***** Study material *****

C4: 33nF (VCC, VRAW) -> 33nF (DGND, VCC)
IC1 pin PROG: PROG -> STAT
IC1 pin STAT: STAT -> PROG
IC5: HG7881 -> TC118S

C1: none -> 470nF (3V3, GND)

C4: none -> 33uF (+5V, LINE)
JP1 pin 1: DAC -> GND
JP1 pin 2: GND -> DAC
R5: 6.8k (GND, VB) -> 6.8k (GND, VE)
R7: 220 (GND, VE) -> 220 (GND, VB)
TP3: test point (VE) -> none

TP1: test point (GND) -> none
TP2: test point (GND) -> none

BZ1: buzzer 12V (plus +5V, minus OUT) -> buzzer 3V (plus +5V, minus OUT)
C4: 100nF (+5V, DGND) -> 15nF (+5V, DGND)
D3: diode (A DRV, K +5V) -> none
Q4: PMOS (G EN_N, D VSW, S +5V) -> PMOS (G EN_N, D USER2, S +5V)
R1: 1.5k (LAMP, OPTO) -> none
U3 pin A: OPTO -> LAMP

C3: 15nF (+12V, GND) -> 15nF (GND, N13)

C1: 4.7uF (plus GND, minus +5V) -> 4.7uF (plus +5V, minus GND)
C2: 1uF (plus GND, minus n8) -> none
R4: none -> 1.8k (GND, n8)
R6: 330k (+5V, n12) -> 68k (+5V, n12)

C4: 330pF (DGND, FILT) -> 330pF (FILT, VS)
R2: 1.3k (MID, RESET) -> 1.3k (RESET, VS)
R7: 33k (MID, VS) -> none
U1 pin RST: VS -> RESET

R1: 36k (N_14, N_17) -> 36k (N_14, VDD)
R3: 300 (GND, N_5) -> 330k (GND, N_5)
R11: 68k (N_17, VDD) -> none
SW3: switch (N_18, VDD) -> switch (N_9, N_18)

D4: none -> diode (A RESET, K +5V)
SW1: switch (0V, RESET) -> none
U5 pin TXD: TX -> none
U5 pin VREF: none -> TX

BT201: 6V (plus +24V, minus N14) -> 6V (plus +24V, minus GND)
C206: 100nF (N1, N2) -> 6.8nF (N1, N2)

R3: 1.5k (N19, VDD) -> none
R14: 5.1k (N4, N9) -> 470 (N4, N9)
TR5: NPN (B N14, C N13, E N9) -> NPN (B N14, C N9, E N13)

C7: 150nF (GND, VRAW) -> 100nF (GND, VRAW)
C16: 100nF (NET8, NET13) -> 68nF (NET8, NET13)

*****

_The task_: Reproduce the entries exactly, dropping nothing.

_Final answer_:
C4: 33nF (VCC, VRAW) -> 33nF (DGND, VCC)
IC1 pin PROG: PROG -> STAT
IC1 pin STAT: STAT -> PROG
IC5: HG7881 -> TC118S

C1: none -> 470nF (3V3, GND)

C4: none -> 33uF (+5V, LINE)
JP1 pin 1: DAC -> GND
JP1 pin 2: GND -> DAC
R5: 6.8k (GND, VB) -> 6.8k (GND, VE)
R7: 220 (GND, VE) -> 220 (GND, VB)
TP3: test point (VE) -> none

TP1: test point (GND) -> none
TP2: test point (GND) -> none

BZ1: buzzer 12V (plus +5V, minus OUT) -> buzzer 3V (plus +5V, minus OUT)
C4: 100nF (+5V, DGND) -> 15nF (+5V, DGND)
D3: diode (A DRV, K +5V) -> none
Q4: PMOS (G EN_N, D VSW, S +5V) -> PMOS (G EN_N, D USER2, S +5V)
R1: 1.5k (LAMP, OPTO) -> none
U3 pin A: OPTO -> LAMP

C3: 15nF (+12V, GND) -> 15nF (GND, N13)

C1: 4.7uF (plus GND, minus +5V) -> 4.7uF (plus +5V, minus GND)
C2: 1uF (plus GND, minus n8) -> none
R4: none -> 1.8k (GND, n8)
R6: 330k (+5V, n12) -> 68k (+5V, n12)

C4: 330pF (DGND, FILT) -> 330pF (FILT, VS)
R2: 1.3k (MID, RESET) -> 1.3k (RESET, VS)
R7: 33k (MID, VS) -> none
U1 pin RST: VS -> RESET

R1: 36k (N_14, N_17) -> 36k (N_14, VDD)
R3: 300 (GND, N_5) -> 330k (GND, N_5)
R11: 68k (N_17, VDD) -> none
SW3: switch (N_18, VDD) -> switch (N_9, N_18)

D4: none -> diode (A RESET, K +5V)
SW1: switch (0V, RESET) -> none
U5 pin TXD: TX -> none
U5 pin VREF: none -> TX

BT201: 6V (plus +24V, minus N14) -> 6V (plus +24V, minus GND)
C206: 100nF (N1, N2) -> 6.8nF (N1, N2)

R3: 1.5k (N19, VDD) -> none
R14: 5.1k (N4, N9) -> 470 (N4, N9)
TR5: NPN (B N14, C N13, E N9) -> NPN (B N14, C N9, E N13)

C7: 150nF (GND, VRAW) -> 100nF (GND, VRAW)
C16: 100nF (NET8, NET13) -> 68nF (NET8, NET13)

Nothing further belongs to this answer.